**Listed records**:
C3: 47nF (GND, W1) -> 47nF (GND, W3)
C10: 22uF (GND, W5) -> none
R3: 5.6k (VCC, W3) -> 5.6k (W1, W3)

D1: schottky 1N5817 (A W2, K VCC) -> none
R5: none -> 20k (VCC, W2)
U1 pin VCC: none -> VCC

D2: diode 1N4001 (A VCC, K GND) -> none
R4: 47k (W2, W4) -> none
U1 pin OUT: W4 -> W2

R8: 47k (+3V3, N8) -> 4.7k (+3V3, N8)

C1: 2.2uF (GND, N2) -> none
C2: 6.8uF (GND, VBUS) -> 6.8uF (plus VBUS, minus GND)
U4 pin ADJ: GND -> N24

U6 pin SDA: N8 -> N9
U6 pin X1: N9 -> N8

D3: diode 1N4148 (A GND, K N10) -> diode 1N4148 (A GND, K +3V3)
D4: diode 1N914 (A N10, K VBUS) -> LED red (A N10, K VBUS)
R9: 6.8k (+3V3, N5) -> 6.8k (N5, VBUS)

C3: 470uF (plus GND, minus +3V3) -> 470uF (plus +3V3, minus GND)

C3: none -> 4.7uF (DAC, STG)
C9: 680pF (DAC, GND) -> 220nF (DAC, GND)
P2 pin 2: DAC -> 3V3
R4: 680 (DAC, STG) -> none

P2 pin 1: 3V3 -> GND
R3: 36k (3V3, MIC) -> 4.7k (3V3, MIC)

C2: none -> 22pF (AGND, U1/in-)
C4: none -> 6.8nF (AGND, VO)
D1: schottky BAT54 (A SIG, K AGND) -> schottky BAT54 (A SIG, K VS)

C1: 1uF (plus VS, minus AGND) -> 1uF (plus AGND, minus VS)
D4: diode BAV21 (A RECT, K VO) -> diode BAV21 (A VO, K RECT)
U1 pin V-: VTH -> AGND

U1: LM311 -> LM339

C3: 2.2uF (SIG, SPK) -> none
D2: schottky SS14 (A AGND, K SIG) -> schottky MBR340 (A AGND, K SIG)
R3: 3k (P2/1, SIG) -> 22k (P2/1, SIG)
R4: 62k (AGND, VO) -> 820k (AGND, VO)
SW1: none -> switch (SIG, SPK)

**Task goal**: From the data above, show each line that contains "diode".

**Response to this exercise**:
D2: diode 1N4001 (A VCC, K GND) -> none
D3: diode 1N4148 (A GND, K N10) -> diode 1N4148 (A GND, K +3V3)
D4: diode 1N914 (A N10, K VBUS) -> LED red (A N10, K VBUS)
D4: diode BAV21 (A RECT, K VO) -> diode BAV21 (A VO, K RECT)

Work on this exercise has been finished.